TRY IT ▸ Work out the count of lines in the entries below that include "yellow", and write only that count.

Items from a data source:
- - -

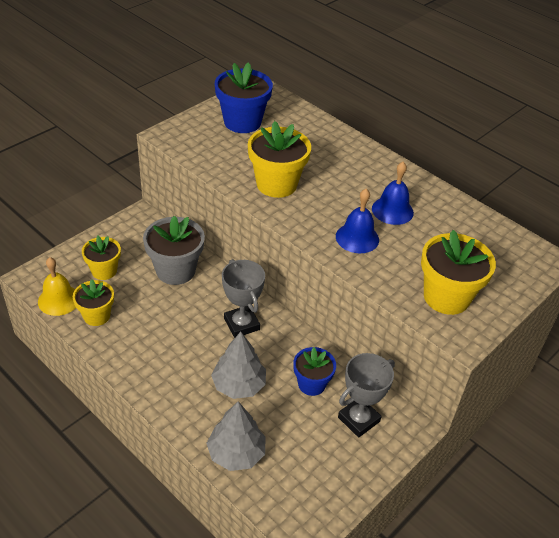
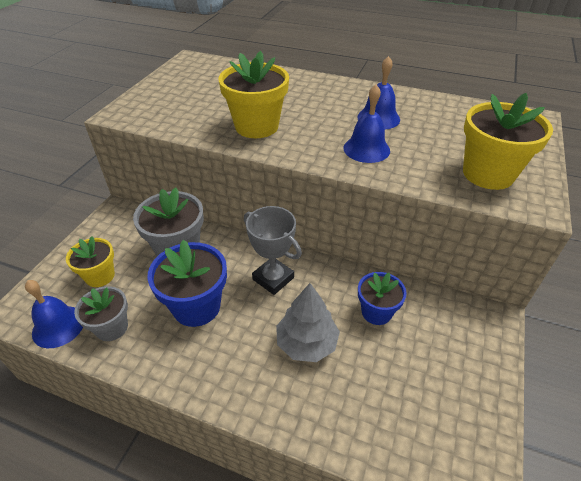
camera: 20 degrees left, 0 degrees up
(59, 300) = (58, 326): yellow bell -> blue bell
(96, 316) = (112, 327): yellow flower pot -> grey flower pot
(236, 453) = (350, 424): grey tree -> none
(242, 122) = (190, 86): blue flower pot -> blue flower pot (196, 306)
(358, 419) = (443, 330): grey trophy -> none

- - -

SOLUTION TO THIS PROBLEM ▸ 2